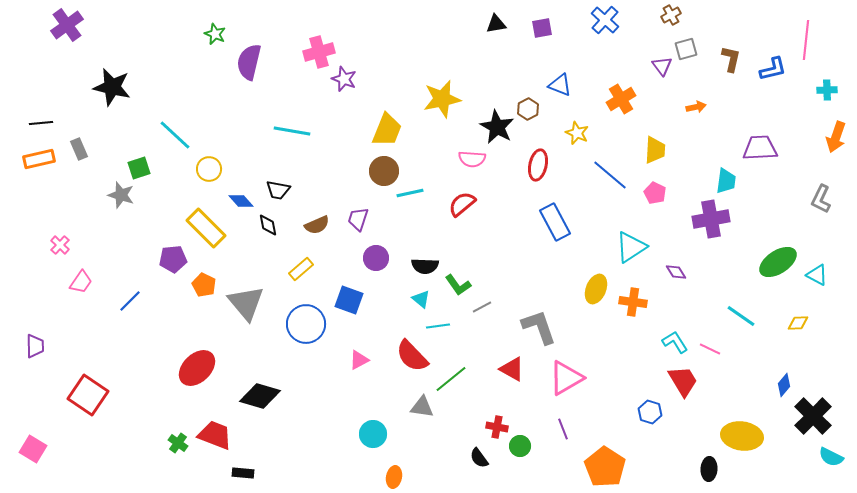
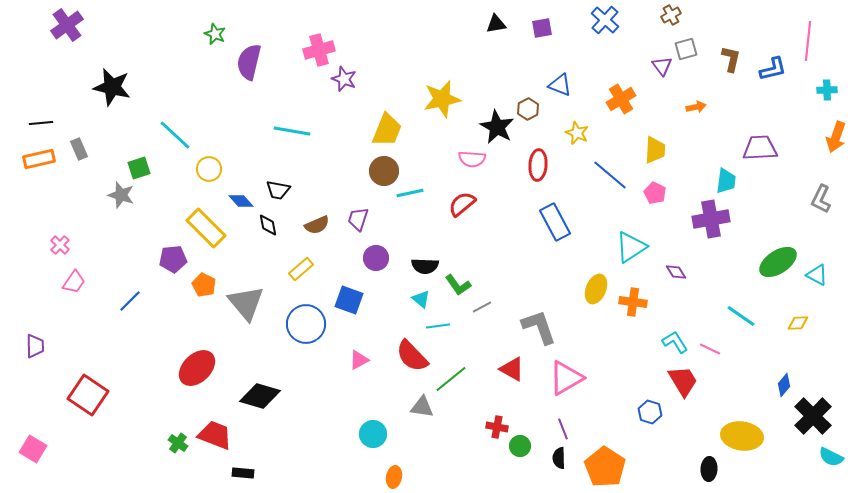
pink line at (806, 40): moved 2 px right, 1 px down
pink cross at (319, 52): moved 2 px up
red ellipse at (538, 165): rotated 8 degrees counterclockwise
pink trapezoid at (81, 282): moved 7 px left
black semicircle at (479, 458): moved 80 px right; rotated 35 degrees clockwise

○ ○ ○ ○

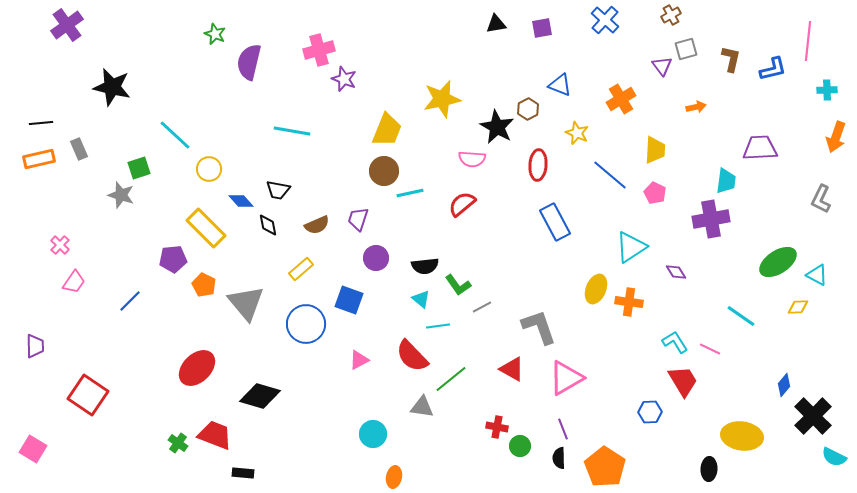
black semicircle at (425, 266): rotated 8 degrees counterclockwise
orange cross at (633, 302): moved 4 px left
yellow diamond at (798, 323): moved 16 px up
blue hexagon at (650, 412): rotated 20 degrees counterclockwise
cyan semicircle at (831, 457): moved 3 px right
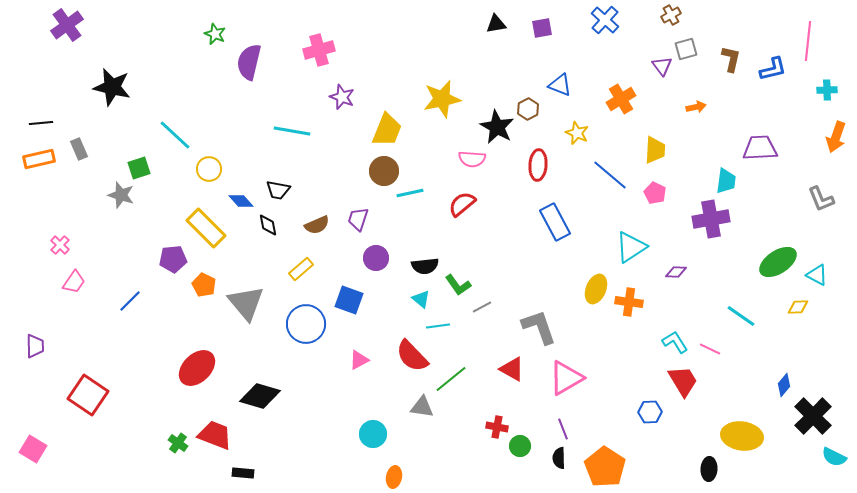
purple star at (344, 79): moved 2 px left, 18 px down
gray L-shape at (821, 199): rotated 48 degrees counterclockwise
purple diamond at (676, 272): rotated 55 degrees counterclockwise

○ ○ ○ ○

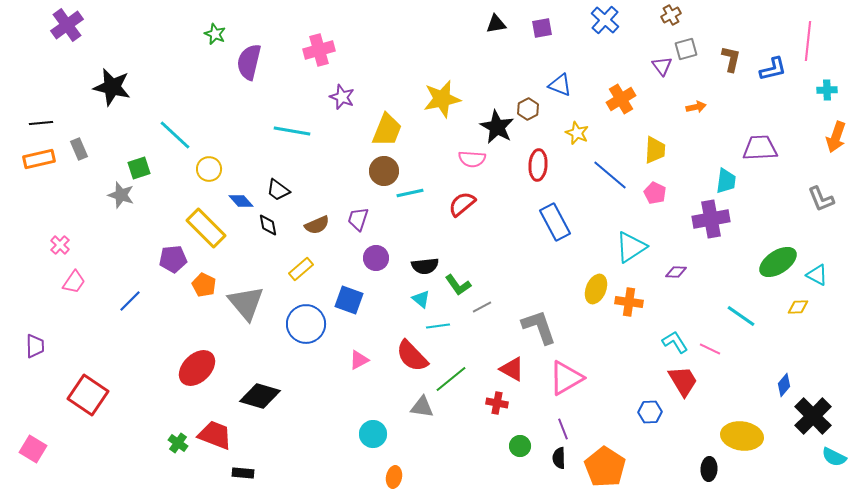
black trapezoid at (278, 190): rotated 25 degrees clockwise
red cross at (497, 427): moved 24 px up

○ ○ ○ ○

Rewrite the data from the line with "pink line at" to the line with "black semicircle at (479, 458): moved", putting "magenta" wherever "pink" appears and keeping everything else the same.

## Task answer
magenta line at (806, 40): moved 2 px right, 1 px down
magenta cross at (319, 52): moved 2 px up
red ellipse at (538, 165): rotated 8 degrees counterclockwise
magenta trapezoid at (81, 282): moved 7 px left
black semicircle at (479, 458): moved 80 px right; rotated 35 degrees clockwise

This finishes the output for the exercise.